Where the records below show a line containing "camera: 90 degrees left, 15 degrees up", start copying; end with the line containing "(765, 181) = (260, 255): black", and copy it too.
START Records provided
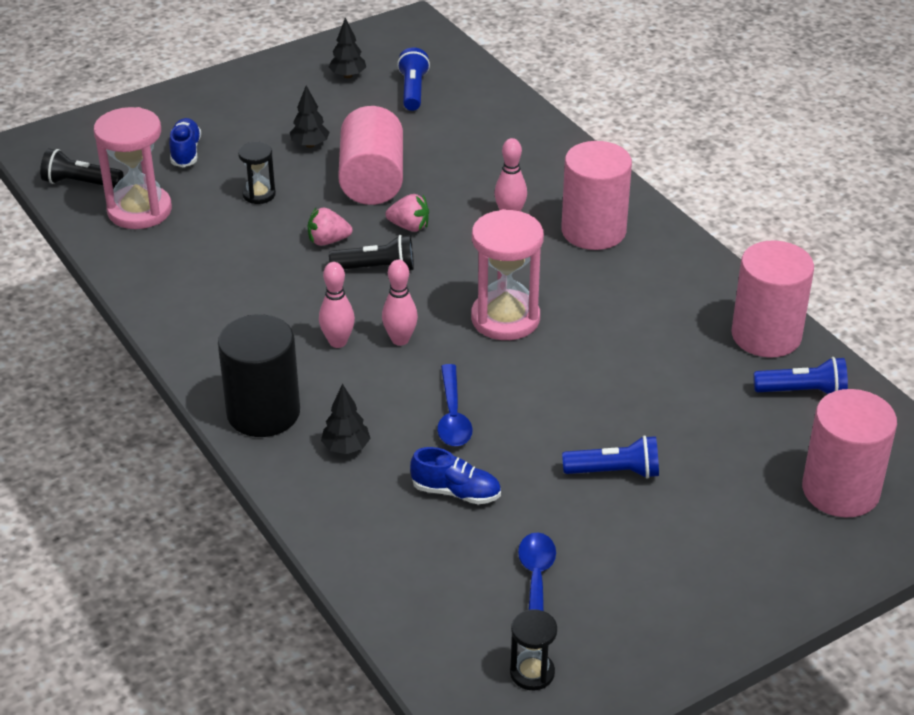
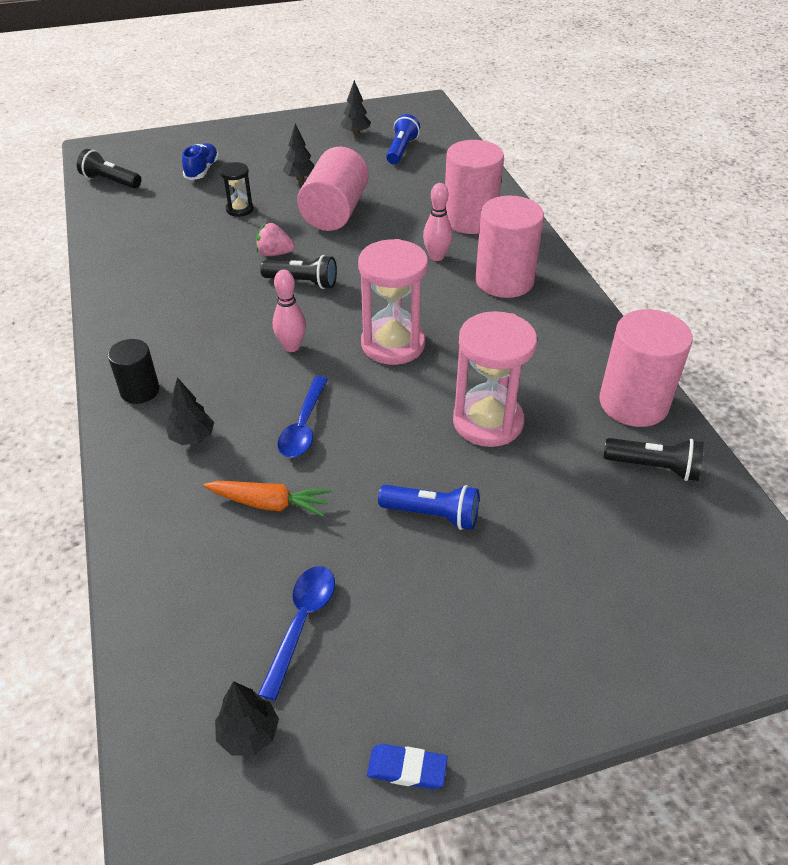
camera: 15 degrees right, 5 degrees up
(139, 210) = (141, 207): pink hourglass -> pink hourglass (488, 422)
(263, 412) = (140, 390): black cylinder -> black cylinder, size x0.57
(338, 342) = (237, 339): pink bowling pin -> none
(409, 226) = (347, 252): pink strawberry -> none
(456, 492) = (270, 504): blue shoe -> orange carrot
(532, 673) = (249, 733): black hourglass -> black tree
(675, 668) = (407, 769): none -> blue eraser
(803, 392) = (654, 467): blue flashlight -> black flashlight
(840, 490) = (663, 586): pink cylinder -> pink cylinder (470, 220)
END Records provided
START Records provided
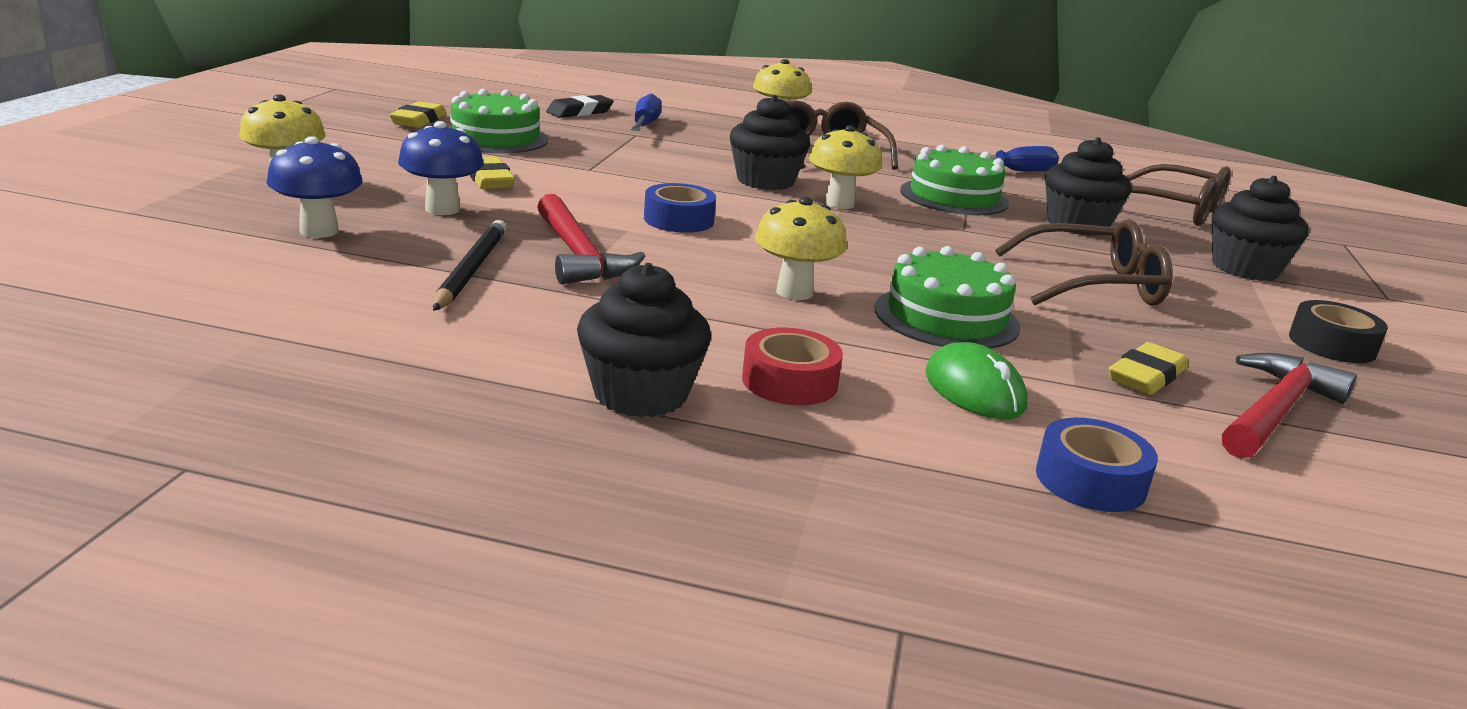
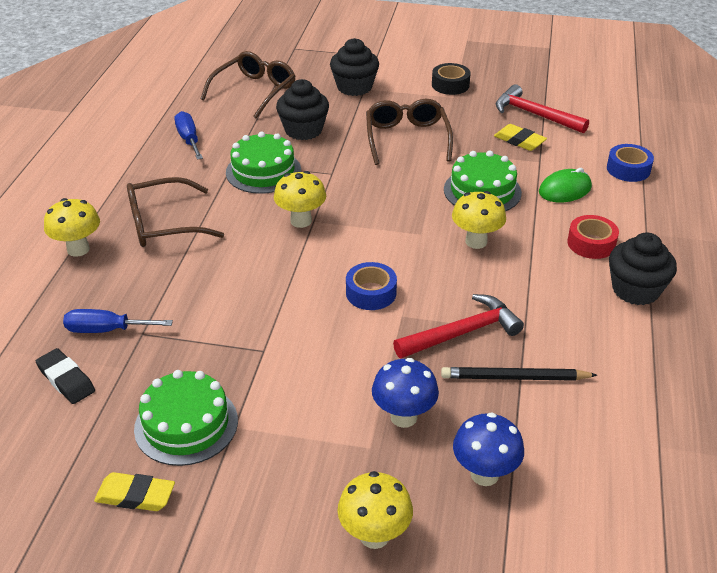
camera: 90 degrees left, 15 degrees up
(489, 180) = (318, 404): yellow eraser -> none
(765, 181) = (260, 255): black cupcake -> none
END Records provided
START Records provided
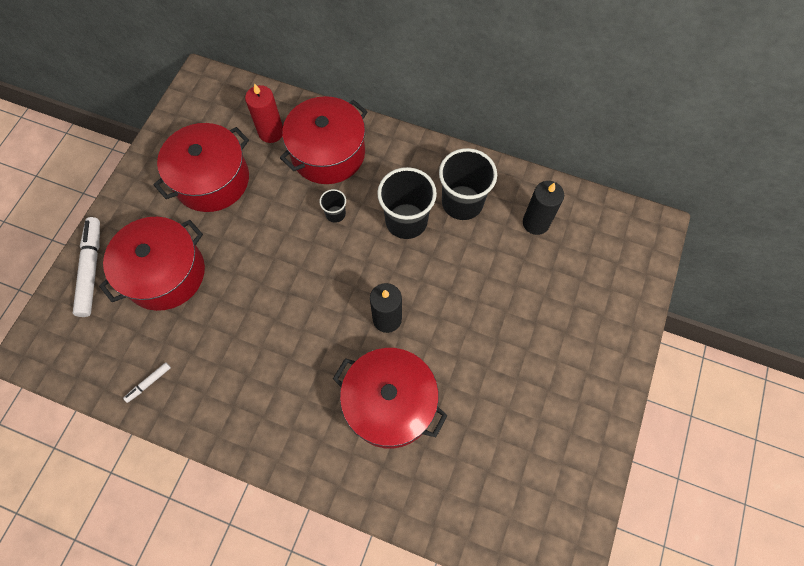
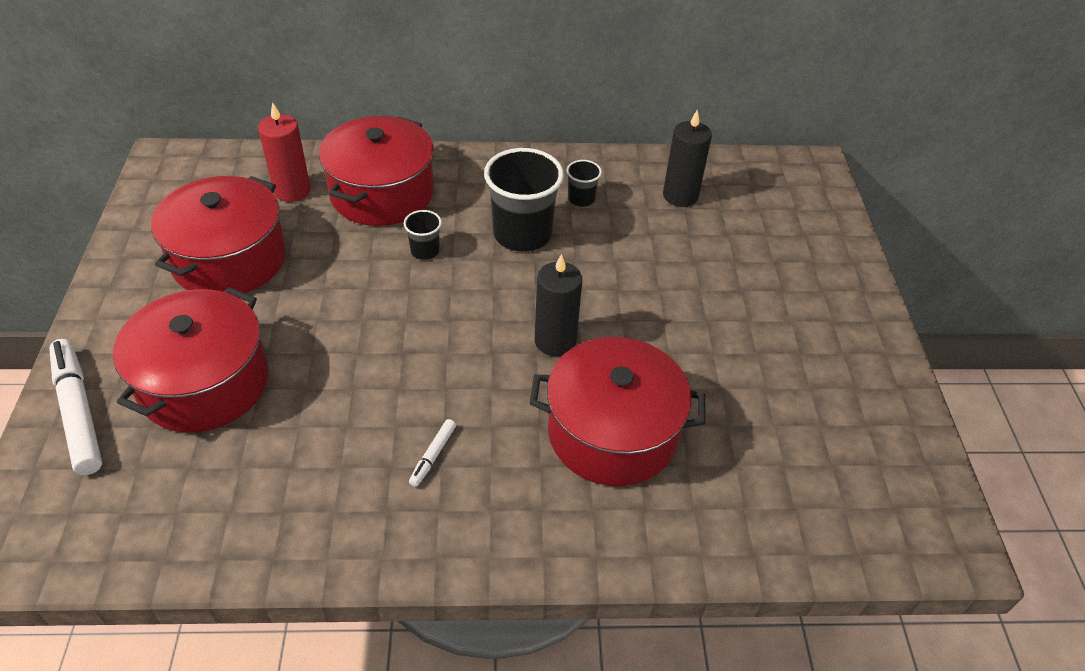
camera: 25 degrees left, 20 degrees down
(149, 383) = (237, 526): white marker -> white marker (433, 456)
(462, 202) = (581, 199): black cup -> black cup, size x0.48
END Records provided
Reply to the task:
camera: 90 degrees left, 15 degrees up
(489, 180) = (318, 404): yellow eraser -> none
(765, 181) = (260, 255): black cupcake -> none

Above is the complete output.